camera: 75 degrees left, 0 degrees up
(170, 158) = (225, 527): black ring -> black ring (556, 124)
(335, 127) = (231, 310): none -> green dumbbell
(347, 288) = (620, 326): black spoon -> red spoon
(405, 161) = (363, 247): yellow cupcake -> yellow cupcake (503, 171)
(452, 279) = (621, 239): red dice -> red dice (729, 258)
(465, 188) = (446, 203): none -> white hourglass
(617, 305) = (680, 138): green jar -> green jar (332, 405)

...

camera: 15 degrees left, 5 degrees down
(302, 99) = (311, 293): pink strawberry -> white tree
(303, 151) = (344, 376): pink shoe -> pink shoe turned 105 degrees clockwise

#### Activity:
Above are the records; copy exactly the lines from the line with "(465, 188) = (446, 203): none" through the line with "(617, 305) = (680, 138): green", both included.

#### Solution:
(465, 188) = (446, 203): none -> white hourglass
(617, 305) = (680, 138): green jar -> green jar (332, 405)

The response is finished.